⟨

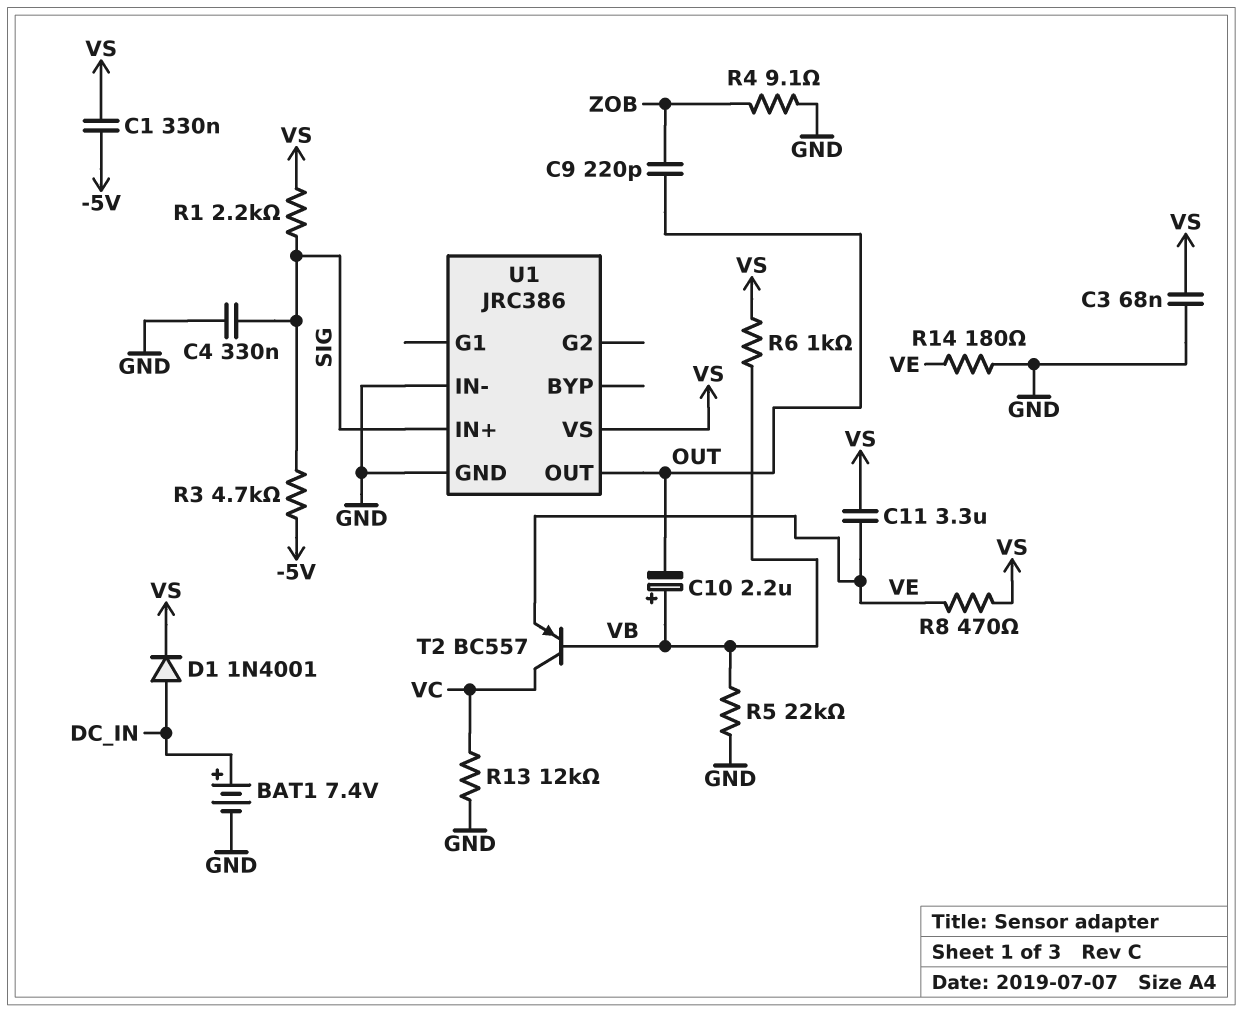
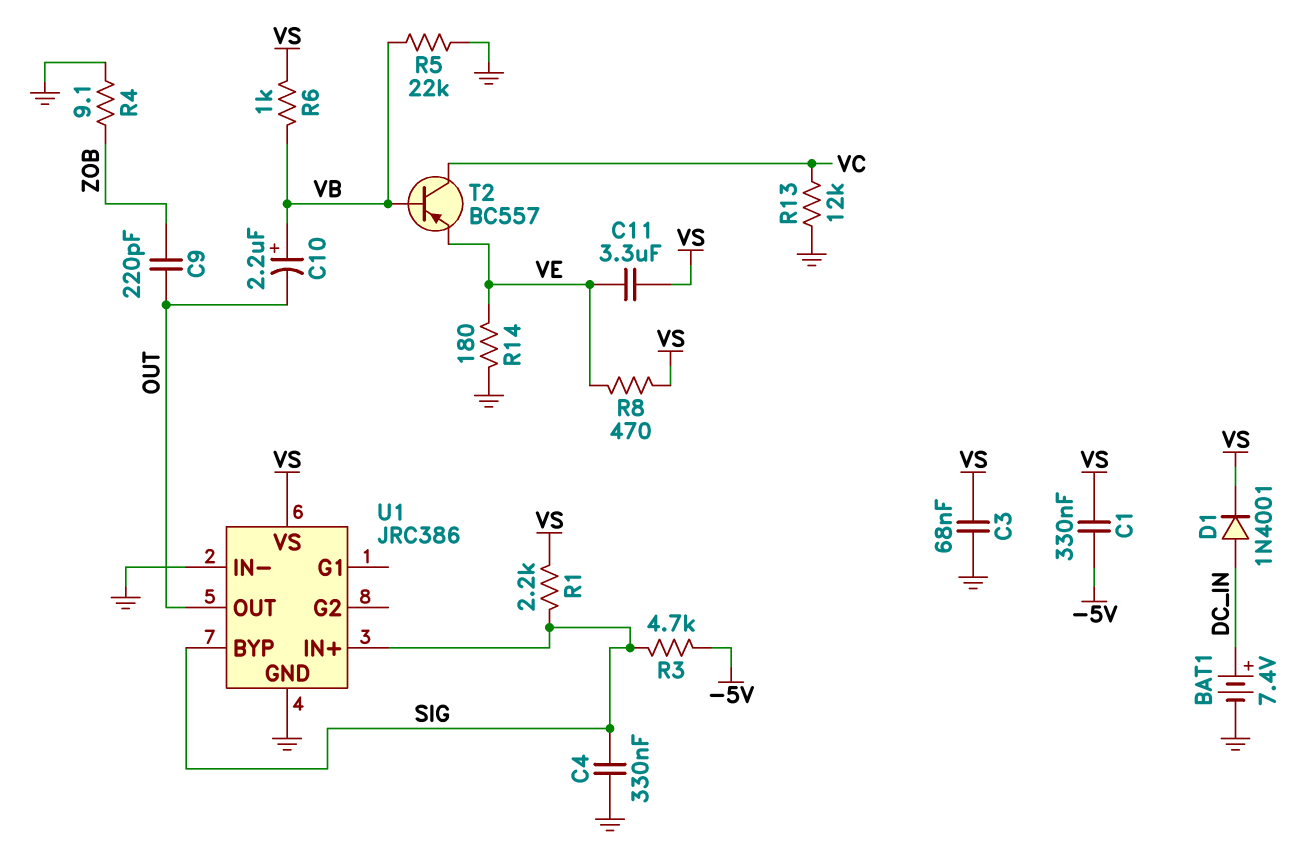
U1 pin BYP: none -> SIG

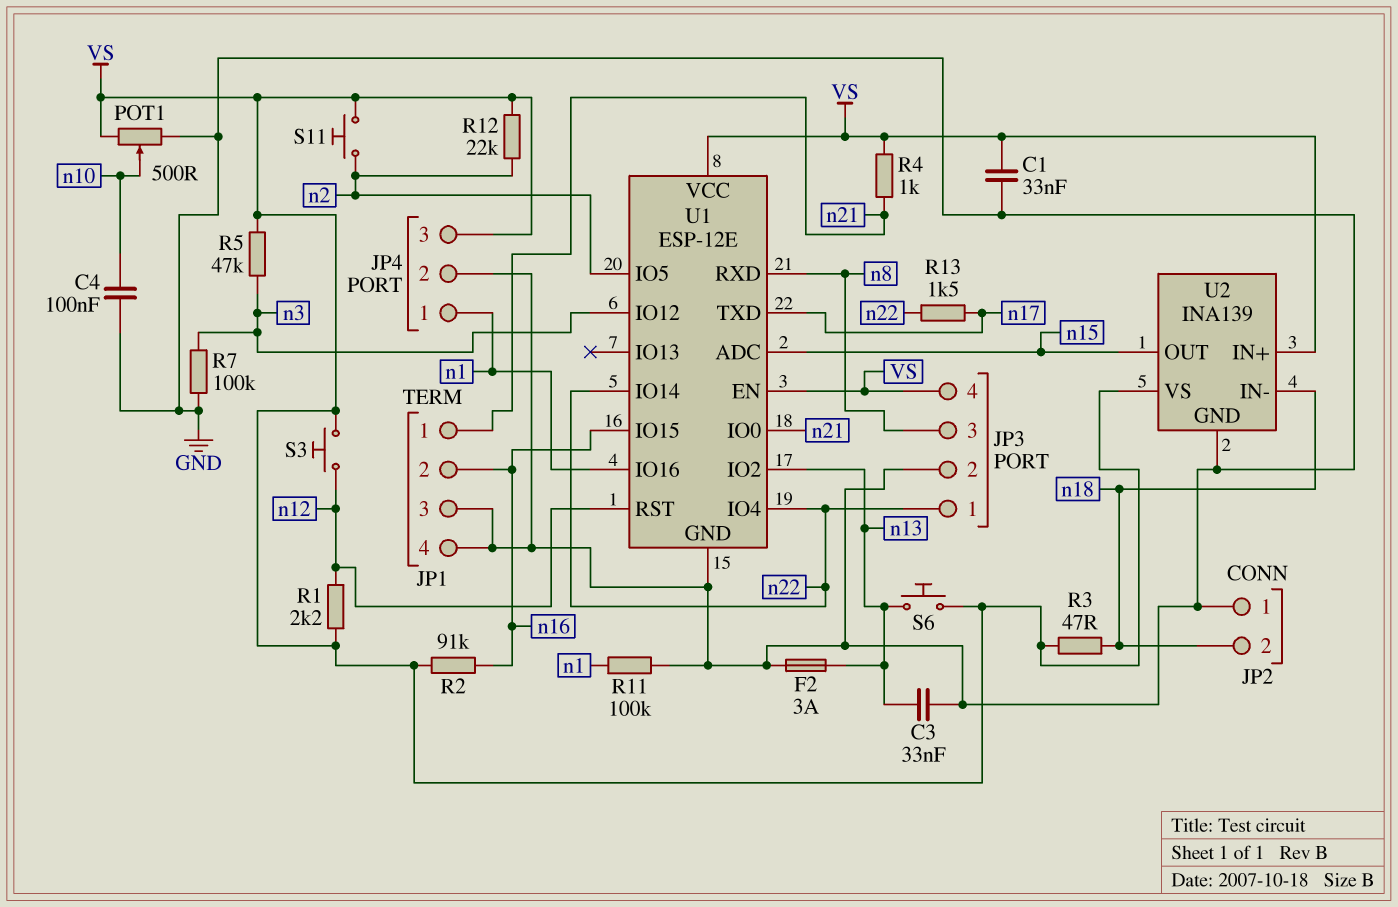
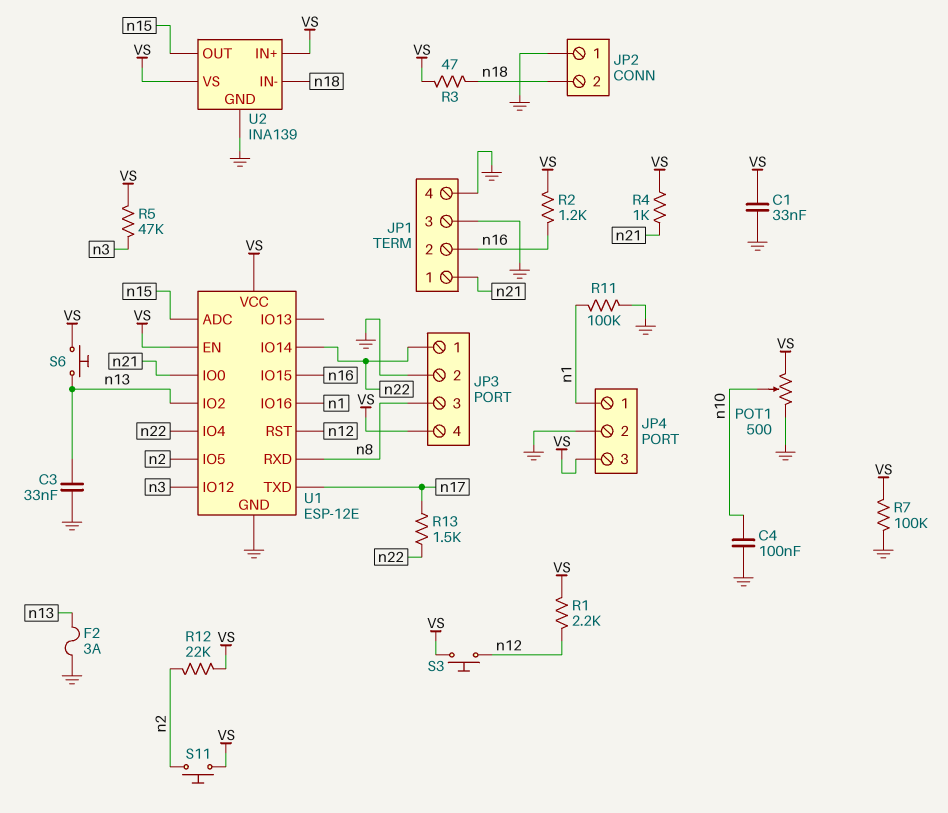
R2: 91k (VS, n16) -> 1.2k (VS, n16)
R7: 100k (GND, n3) -> 100k (GND, VS)

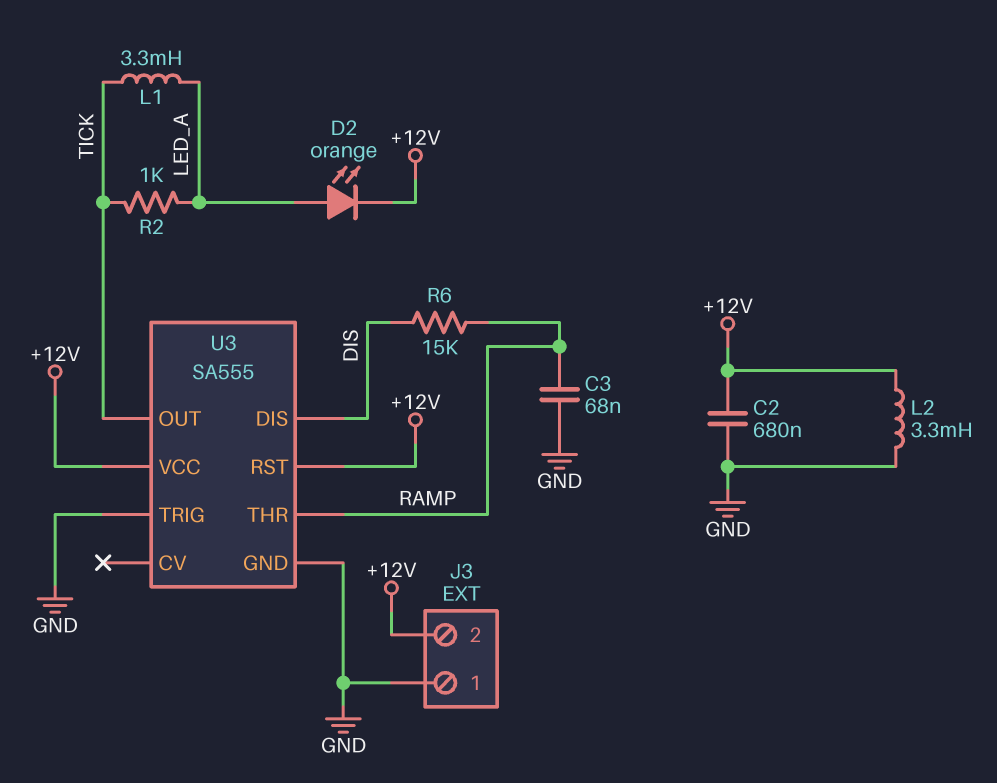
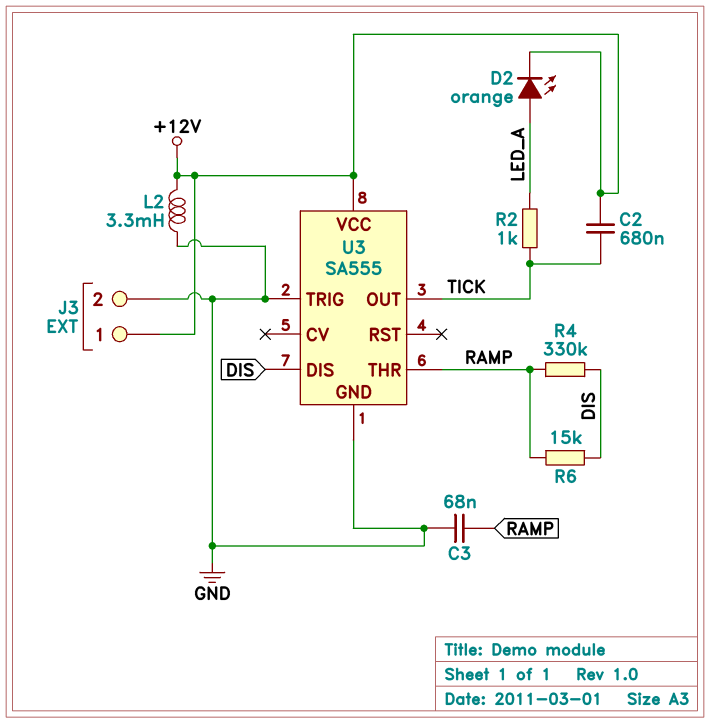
C2: 680nF (+12V, GND) -> 680nF (+12V, TICK)
J3 pin 1: GND -> +12V
J3 pin 2: +12V -> GND
L1: 3.3mH (LED_A, TICK) -> none
R4: none -> 330k (DIS, RAMP)
U3 pin RST: +12V -> none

⟩

▶ Activity:
An exact number is called for here: how many lines across the records contain the word "TICK". Nothing else belongs in the answer.

▶ Answer:
2